## What the exercise asks
Search the records for the string "white", and show each line where it appears.

## Given information

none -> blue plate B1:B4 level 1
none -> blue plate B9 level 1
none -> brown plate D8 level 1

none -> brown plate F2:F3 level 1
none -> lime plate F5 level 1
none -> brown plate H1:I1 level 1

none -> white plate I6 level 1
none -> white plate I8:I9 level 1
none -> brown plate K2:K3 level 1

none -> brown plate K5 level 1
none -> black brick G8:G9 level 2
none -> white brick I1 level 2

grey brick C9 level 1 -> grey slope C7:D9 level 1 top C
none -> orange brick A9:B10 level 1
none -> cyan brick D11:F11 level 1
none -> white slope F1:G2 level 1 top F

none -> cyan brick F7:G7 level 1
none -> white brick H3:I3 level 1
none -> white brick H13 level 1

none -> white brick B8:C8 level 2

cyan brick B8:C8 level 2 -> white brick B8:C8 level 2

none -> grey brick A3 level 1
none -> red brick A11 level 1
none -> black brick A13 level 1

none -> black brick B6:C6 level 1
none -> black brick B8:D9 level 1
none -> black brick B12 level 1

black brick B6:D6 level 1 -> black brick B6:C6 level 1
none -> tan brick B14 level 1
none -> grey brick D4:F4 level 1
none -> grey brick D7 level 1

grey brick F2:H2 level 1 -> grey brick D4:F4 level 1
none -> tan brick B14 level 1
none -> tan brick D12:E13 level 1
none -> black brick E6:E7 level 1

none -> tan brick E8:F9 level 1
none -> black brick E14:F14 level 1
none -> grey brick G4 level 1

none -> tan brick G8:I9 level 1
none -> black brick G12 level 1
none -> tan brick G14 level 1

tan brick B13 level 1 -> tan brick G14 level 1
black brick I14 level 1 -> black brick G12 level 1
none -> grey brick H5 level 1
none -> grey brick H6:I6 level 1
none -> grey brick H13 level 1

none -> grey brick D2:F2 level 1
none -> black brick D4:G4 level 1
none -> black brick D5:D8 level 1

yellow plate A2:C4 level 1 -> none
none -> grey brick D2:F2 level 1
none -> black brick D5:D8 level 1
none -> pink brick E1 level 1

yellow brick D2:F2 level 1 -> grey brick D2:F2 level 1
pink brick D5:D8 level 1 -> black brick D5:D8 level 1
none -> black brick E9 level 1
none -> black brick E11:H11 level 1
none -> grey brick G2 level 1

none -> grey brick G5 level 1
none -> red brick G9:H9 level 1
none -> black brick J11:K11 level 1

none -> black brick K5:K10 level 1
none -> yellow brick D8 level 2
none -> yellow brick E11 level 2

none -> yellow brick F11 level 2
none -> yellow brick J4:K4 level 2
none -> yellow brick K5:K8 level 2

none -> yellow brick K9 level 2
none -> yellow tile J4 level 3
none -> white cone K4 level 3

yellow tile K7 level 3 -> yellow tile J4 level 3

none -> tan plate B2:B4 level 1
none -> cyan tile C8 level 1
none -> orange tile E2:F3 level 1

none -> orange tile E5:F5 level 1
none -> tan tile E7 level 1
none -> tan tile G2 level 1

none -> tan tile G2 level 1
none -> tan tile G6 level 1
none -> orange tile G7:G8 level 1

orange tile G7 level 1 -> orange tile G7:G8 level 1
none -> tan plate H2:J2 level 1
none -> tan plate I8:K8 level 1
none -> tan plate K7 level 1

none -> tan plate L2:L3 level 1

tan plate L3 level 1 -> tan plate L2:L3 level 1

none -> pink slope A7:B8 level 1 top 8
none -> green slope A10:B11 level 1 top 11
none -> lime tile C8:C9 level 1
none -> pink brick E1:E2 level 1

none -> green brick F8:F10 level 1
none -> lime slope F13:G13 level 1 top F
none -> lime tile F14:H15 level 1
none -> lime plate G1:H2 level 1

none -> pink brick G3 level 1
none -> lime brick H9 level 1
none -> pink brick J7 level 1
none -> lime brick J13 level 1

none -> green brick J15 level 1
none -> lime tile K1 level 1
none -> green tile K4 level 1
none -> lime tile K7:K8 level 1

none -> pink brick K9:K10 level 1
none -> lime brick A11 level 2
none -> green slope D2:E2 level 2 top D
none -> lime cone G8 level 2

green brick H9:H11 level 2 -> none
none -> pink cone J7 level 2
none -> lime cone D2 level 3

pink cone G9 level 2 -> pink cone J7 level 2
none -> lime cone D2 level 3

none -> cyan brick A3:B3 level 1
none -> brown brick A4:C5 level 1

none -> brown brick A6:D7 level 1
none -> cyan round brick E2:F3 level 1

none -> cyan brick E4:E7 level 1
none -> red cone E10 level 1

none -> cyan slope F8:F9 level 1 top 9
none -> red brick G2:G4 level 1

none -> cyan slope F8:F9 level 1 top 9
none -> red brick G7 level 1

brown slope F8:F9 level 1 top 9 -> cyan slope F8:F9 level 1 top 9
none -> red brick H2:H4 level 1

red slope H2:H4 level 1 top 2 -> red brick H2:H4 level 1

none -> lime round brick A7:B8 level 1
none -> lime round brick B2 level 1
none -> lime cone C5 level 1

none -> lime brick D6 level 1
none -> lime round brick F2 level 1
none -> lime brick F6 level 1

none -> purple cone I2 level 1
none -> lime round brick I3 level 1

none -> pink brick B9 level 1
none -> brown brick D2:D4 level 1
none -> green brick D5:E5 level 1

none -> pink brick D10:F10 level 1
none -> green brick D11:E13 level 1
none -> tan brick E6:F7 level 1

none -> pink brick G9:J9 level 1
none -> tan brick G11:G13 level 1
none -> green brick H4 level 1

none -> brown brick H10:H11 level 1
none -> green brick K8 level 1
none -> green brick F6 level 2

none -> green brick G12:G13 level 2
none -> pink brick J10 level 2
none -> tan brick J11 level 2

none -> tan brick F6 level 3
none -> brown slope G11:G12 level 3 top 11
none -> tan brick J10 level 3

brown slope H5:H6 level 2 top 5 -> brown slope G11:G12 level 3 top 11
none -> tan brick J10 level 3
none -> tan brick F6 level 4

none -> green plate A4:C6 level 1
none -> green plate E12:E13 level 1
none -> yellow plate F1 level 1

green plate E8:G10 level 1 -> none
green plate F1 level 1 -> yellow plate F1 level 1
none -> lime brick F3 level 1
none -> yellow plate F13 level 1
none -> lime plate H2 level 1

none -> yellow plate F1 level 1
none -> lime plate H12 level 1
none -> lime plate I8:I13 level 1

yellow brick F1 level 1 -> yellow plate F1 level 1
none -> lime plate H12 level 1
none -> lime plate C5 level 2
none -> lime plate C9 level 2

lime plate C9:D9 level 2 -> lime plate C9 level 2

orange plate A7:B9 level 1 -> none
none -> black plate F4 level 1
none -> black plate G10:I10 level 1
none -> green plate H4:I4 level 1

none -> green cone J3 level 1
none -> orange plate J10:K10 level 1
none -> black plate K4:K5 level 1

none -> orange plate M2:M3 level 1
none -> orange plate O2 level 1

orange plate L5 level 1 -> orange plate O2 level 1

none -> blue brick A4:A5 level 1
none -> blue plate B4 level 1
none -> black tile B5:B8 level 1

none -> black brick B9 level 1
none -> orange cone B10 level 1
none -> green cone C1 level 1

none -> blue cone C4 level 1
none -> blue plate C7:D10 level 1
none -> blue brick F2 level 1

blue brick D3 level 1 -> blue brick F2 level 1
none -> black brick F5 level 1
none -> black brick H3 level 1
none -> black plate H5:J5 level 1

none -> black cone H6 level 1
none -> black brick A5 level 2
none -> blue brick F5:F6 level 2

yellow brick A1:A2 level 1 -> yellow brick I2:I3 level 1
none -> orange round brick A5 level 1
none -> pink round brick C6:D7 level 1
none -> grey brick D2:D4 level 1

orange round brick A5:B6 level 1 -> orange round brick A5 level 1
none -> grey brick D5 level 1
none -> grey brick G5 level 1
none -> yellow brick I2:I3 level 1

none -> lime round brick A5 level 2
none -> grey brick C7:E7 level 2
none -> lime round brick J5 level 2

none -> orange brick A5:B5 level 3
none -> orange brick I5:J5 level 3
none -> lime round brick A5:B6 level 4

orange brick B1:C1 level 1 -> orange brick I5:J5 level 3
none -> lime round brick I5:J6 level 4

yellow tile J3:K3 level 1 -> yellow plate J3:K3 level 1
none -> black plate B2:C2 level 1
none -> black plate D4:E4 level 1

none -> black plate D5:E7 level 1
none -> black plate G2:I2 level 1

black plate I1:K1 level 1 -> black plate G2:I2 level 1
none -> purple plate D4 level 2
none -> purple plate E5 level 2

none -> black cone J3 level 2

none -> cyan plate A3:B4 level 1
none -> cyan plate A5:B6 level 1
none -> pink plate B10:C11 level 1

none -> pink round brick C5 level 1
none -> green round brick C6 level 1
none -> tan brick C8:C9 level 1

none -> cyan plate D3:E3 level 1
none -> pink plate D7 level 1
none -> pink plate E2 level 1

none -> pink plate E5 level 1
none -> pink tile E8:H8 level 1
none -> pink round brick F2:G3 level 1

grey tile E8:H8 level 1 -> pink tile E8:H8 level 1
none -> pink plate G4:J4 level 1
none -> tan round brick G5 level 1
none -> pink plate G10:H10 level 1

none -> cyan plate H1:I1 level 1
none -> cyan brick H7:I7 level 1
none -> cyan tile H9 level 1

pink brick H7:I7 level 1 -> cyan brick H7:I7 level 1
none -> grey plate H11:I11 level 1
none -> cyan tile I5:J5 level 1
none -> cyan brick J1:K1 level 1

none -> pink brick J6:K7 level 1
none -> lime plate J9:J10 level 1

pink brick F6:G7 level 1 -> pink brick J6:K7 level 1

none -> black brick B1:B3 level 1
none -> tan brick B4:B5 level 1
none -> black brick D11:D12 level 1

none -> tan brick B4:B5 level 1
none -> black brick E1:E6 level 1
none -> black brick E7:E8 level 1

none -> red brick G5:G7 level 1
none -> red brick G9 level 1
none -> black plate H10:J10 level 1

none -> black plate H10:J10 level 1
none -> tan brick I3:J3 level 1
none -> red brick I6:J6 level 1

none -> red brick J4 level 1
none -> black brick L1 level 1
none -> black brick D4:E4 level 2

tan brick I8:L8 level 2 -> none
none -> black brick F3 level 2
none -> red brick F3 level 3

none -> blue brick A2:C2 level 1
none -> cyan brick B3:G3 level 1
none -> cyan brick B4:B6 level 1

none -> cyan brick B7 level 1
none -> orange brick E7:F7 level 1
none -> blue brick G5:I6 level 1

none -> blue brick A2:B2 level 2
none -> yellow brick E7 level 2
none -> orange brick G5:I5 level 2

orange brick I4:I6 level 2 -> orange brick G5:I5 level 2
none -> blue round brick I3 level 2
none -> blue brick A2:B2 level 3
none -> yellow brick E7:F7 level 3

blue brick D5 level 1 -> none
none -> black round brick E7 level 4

## Task solution
none -> white plate I6 level 1
none -> white plate I8:I9 level 1
none -> white brick I1 level 2
none -> white slope F1:G2 level 1 top F
none -> white brick H3:I3 level 1
none -> white brick H13 level 1
none -> white brick B8:C8 level 2
cyan brick B8:C8 level 2 -> white brick B8:C8 level 2
none -> white cone K4 level 3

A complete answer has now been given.